(Excerpts from a dataset)
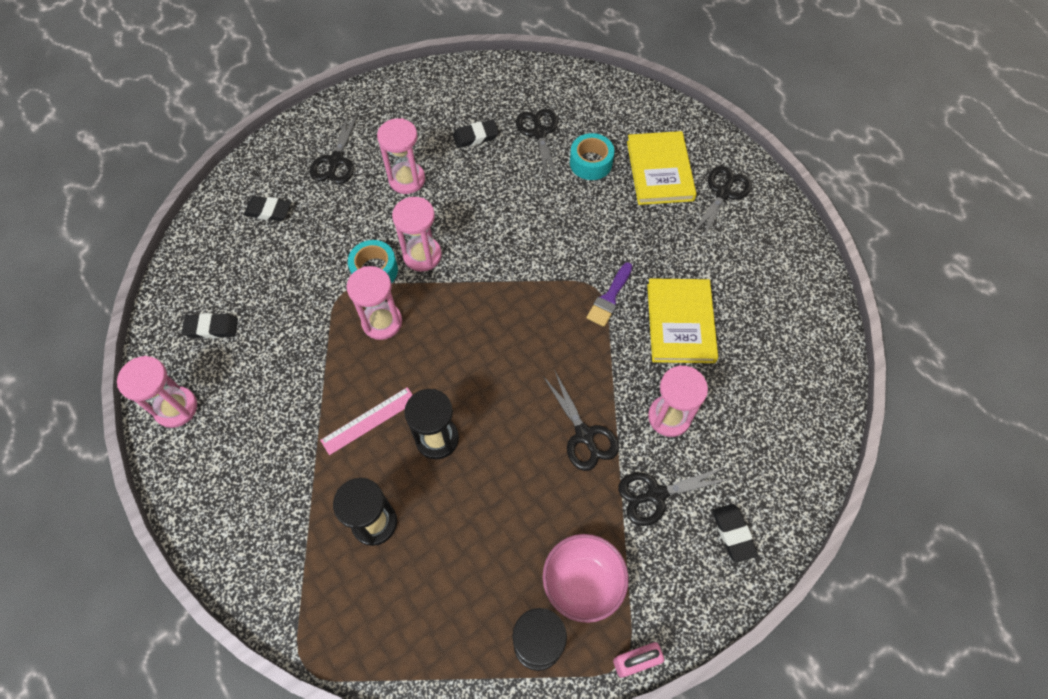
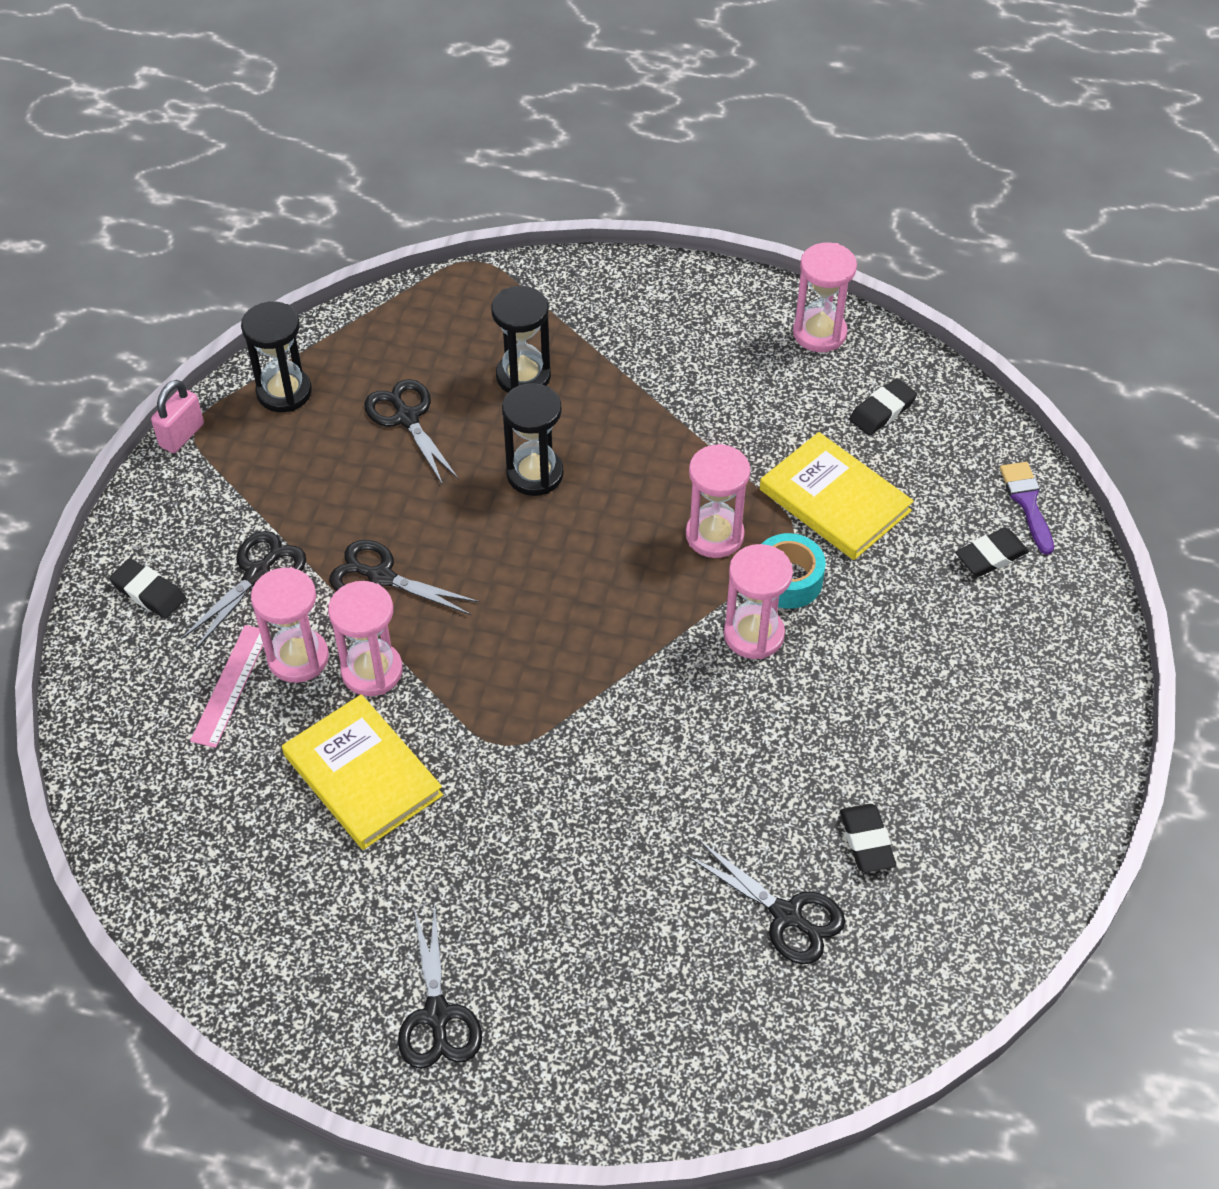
camera: 140 degrees right, 10 degrees down
(336, 161) = (998, 670): black scissors -> black scissors (406, 417)
(369, 420) = (621, 444): pink ruler -> pink ruler (230, 685)
(407, 179) = (882, 712): pink hourglass -> pink hourglass (372, 671)
(475, 136) = (866, 841): black eraser -> black eraser turned 45 degrees counterclockwise
(583, 582) = (278, 458): pink bowl -> none
(591, 163) = (669, 921): turquoise tape -> none
(609, 298) = (477, 744): purple brush -> purple brush (1027, 502)
(659, 171) = (559, 984): yellow book -> yellow book (835, 500)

#### [REQUIRED ACTION]
The line with "(369, 420) = (621, 444): pink" and all the lines after it in the records above are to be output exactly, with nothing added.

#### [COMPLETED TASK]
(369, 420) = (621, 444): pink ruler -> pink ruler (230, 685)
(407, 179) = (882, 712): pink hourglass -> pink hourglass (372, 671)
(475, 136) = (866, 841): black eraser -> black eraser turned 45 degrees counterclockwise
(583, 582) = (278, 458): pink bowl -> none
(591, 163) = (669, 921): turquoise tape -> none
(609, 298) = (477, 744): purple brush -> purple brush (1027, 502)
(659, 171) = (559, 984): yellow book -> yellow book (835, 500)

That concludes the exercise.